(Object matching data)
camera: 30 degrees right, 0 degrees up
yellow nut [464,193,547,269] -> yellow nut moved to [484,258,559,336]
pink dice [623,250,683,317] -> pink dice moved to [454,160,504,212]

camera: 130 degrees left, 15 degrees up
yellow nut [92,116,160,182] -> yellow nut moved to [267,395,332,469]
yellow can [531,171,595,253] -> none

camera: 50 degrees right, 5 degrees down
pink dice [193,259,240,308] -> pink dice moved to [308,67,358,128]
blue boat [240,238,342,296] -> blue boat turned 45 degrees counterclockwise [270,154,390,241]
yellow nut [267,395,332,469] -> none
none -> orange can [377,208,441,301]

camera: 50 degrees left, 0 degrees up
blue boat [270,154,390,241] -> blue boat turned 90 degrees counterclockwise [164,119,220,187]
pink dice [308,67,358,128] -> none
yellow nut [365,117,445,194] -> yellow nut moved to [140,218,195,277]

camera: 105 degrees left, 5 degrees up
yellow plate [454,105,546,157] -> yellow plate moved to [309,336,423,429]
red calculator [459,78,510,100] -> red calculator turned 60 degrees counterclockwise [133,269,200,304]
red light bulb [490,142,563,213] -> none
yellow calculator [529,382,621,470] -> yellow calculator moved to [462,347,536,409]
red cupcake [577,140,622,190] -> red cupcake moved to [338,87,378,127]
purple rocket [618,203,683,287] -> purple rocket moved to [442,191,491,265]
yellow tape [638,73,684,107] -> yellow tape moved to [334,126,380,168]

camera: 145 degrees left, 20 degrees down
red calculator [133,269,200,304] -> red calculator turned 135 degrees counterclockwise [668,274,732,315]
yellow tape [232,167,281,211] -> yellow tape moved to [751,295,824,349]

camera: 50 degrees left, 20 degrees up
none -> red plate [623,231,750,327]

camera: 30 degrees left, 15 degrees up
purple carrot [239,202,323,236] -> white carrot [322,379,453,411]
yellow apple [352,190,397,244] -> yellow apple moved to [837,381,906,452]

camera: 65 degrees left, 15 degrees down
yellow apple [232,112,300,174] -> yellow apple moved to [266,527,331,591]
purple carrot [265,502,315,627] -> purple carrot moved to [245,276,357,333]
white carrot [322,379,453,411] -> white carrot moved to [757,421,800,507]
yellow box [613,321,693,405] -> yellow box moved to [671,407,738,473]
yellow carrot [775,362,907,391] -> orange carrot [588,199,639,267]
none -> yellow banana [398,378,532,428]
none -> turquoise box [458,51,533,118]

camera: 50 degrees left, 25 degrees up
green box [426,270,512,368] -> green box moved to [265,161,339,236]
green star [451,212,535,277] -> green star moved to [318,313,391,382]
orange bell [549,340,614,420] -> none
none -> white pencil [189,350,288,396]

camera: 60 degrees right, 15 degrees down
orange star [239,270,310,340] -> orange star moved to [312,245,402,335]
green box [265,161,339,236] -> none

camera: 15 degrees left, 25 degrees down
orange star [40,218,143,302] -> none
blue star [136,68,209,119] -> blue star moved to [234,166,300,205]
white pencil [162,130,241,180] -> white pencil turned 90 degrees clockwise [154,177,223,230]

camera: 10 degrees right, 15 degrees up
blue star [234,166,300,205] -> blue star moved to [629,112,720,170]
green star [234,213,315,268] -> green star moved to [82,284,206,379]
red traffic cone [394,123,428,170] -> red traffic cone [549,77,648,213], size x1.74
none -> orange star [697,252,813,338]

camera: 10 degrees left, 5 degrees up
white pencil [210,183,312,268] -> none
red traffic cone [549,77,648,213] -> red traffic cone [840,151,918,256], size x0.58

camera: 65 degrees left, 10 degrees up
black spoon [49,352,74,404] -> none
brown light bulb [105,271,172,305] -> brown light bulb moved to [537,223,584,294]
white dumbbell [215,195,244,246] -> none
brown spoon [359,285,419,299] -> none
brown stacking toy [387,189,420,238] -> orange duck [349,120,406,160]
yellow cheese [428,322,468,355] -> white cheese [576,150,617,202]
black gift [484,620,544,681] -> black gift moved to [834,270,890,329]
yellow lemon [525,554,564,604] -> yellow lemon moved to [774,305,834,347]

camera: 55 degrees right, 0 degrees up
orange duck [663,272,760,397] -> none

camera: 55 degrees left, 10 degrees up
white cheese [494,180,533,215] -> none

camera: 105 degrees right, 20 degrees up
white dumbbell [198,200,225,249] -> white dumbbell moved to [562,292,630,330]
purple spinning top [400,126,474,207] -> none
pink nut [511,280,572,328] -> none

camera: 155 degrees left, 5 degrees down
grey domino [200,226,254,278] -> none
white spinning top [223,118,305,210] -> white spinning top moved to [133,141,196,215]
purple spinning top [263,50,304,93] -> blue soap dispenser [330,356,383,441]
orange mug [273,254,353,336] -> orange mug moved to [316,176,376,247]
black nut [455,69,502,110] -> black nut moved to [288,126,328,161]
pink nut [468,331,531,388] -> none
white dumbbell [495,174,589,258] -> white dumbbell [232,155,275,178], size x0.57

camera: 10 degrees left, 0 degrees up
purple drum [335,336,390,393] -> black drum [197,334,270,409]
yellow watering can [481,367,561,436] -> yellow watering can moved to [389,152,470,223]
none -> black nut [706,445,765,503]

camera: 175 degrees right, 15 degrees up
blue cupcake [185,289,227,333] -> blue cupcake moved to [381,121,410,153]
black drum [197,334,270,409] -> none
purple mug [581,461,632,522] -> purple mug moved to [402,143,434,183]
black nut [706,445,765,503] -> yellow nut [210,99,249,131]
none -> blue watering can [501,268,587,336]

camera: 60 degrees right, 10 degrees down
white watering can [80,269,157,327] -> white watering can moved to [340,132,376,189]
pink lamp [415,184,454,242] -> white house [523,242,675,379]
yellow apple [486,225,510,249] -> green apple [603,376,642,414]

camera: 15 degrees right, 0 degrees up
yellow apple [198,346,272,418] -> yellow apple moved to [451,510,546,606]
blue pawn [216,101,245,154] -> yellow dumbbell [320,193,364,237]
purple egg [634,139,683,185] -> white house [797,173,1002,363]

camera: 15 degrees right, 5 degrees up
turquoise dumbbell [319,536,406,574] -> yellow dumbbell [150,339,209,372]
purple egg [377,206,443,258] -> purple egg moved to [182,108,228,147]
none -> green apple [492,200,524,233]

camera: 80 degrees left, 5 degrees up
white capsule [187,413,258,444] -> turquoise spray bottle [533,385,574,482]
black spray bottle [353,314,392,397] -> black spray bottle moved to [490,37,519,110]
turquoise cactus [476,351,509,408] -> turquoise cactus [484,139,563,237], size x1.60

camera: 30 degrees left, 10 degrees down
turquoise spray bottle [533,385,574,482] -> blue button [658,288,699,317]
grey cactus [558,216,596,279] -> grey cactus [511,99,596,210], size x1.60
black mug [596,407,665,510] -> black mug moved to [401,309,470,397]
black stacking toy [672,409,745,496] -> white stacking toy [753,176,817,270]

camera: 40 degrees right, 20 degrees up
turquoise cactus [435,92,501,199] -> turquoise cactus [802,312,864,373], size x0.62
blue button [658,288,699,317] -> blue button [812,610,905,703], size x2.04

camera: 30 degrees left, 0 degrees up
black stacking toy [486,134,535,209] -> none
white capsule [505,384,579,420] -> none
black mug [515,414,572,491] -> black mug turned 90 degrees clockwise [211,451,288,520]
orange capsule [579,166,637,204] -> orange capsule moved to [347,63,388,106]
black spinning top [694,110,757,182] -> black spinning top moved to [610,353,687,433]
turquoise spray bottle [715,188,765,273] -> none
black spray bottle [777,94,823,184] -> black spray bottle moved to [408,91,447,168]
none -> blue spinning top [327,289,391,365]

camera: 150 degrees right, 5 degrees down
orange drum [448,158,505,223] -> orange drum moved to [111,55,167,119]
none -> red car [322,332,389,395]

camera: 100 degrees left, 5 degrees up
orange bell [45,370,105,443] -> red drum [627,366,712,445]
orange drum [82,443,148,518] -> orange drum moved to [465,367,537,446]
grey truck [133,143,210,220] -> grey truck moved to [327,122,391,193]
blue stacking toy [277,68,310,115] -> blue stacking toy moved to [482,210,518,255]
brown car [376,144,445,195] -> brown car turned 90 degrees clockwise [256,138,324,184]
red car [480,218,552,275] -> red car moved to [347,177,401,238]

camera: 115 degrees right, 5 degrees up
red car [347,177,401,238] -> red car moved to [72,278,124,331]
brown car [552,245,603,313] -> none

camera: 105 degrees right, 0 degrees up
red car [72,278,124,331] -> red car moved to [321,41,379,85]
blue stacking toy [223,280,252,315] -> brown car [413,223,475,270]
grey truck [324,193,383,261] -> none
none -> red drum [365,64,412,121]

• Exercise objective: Search the records for the string "bulb", and copy every line that holds it.

• Result of this task:
red light bulb [490,142,563,213] -> none
brown light bulb [105,271,172,305] -> brown light bulb moved to [537,223,584,294]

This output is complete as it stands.